Records contained in a dataset:
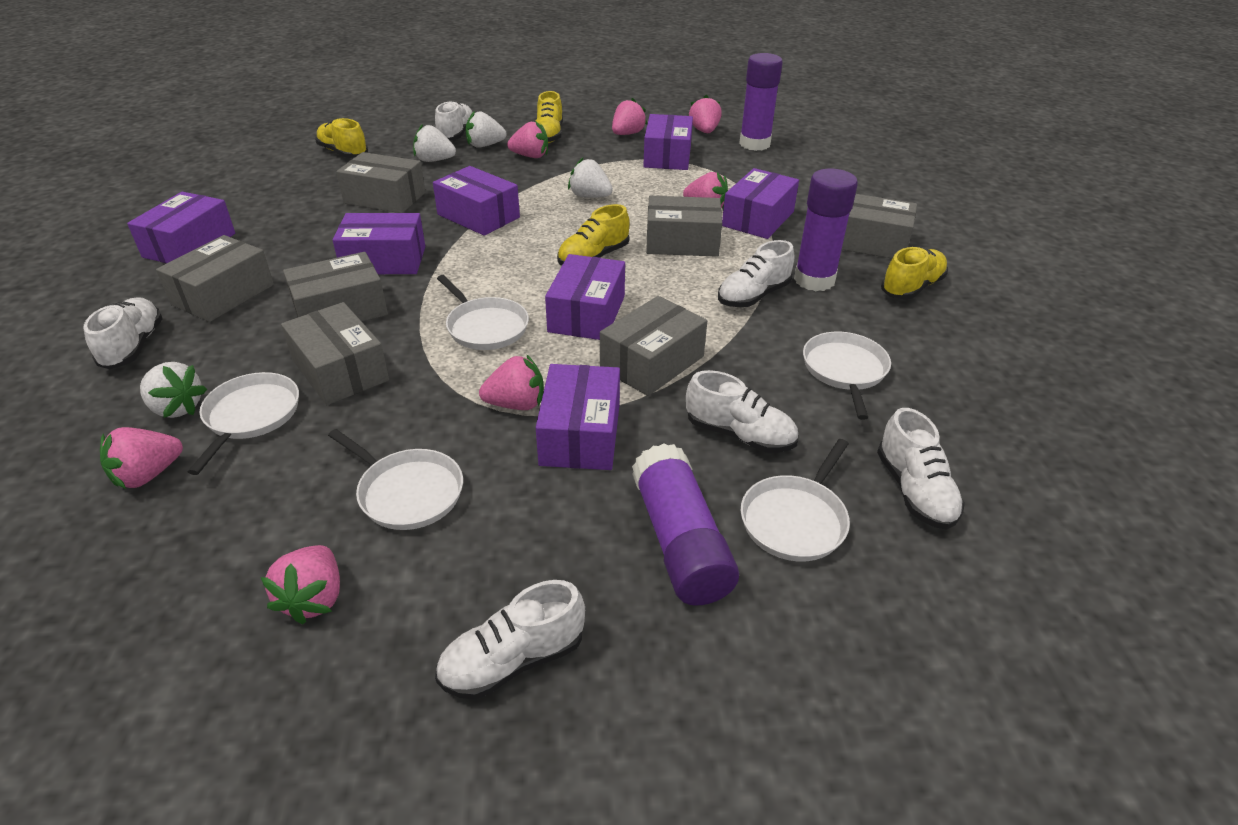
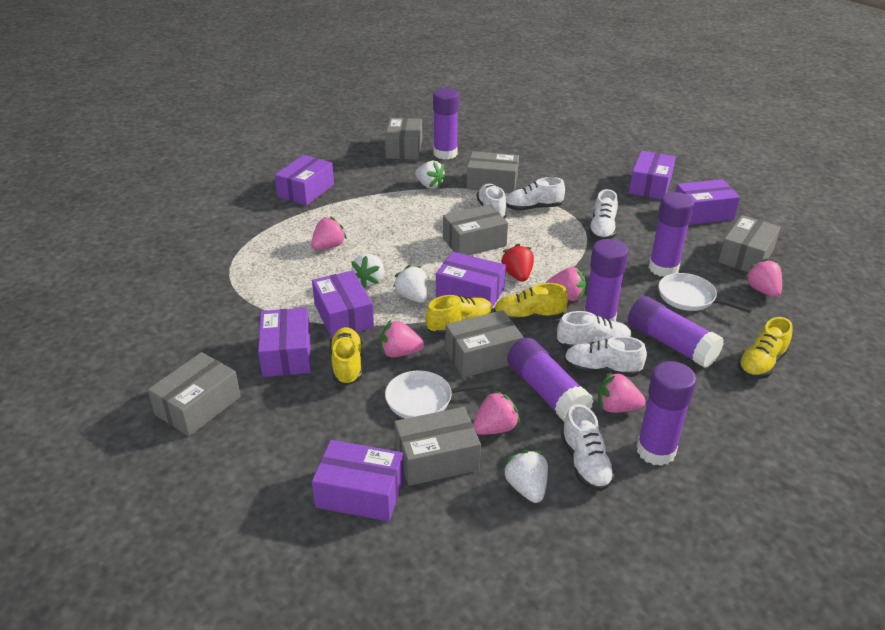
pink strawberry: 7 -> 6
purple glue stick: 3 -> 6
red strawberry: 0 -> 1
white pan: 5 -> 2

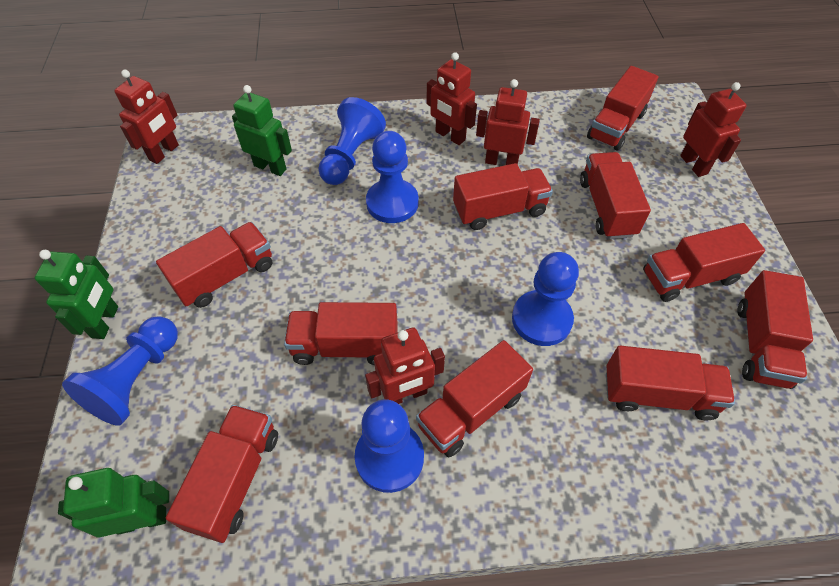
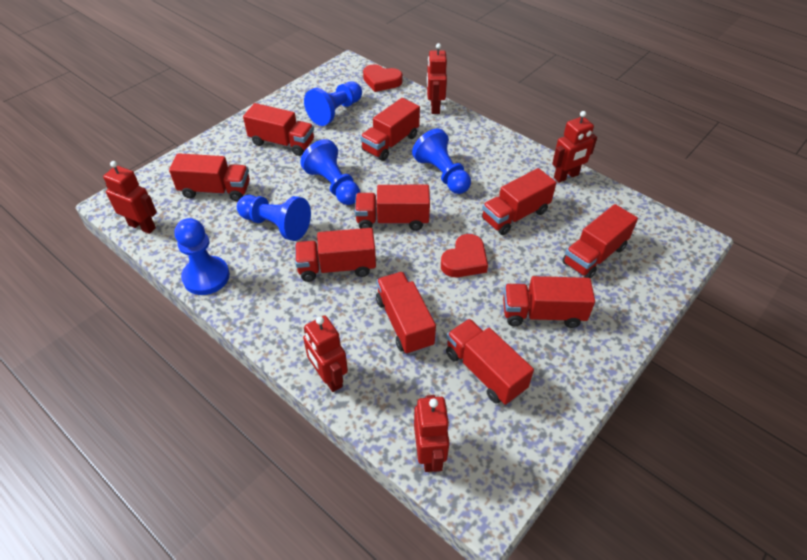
green robot: 3 -> 0
red heart: 0 -> 2

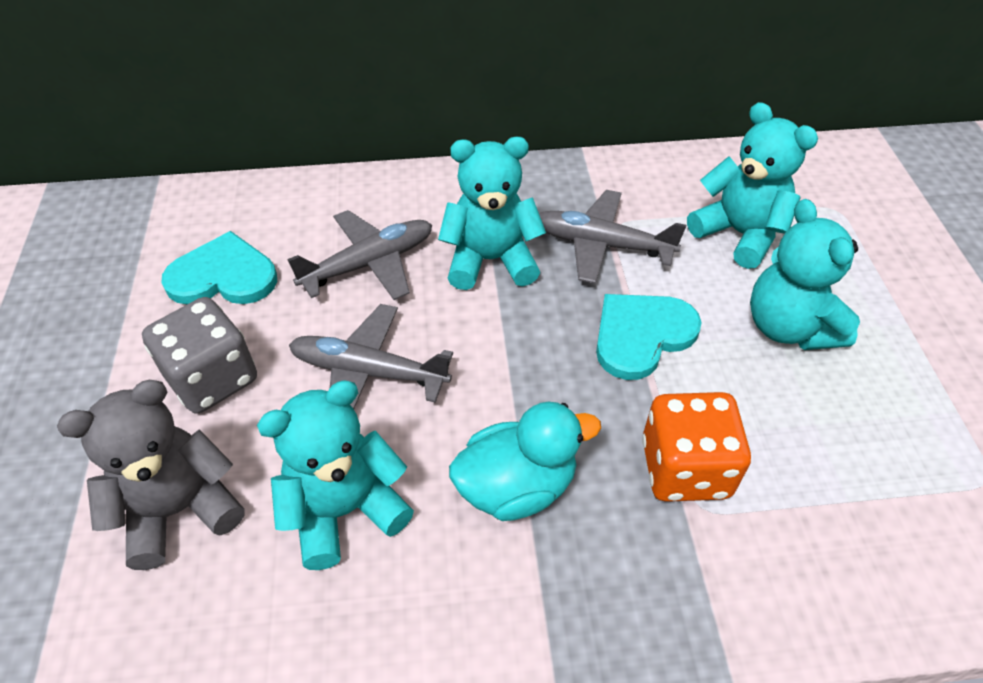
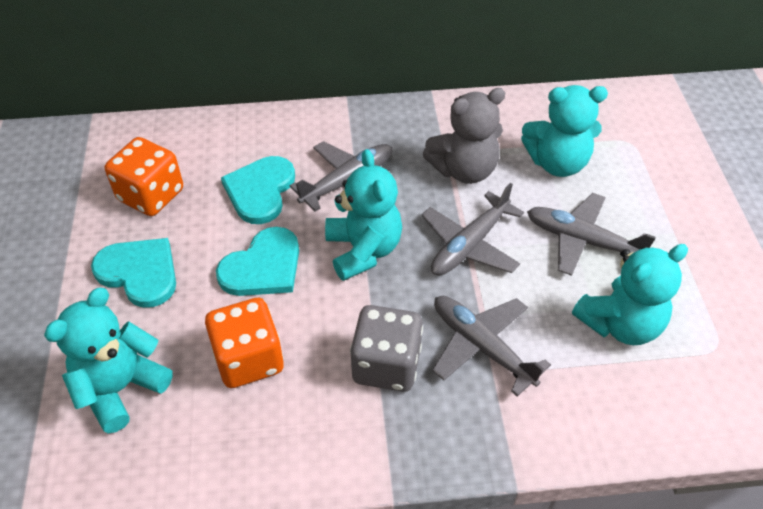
grey plane: 3 -> 4
orange dice: 1 -> 2
turquoise duck: 1 -> 0
turquoise heart: 2 -> 3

## Exercise directions
With the pictures omitted, reproduce the records in full and exactly.

## Response
pink strawberry: 7 -> 6
purple glue stick: 3 -> 6
red strawberry: 0 -> 1
white pan: 5 -> 2

green robot: 3 -> 0
red heart: 0 -> 2

grey plane: 3 -> 4
orange dice: 1 -> 2
turquoise duck: 1 -> 0
turquoise heart: 2 -> 3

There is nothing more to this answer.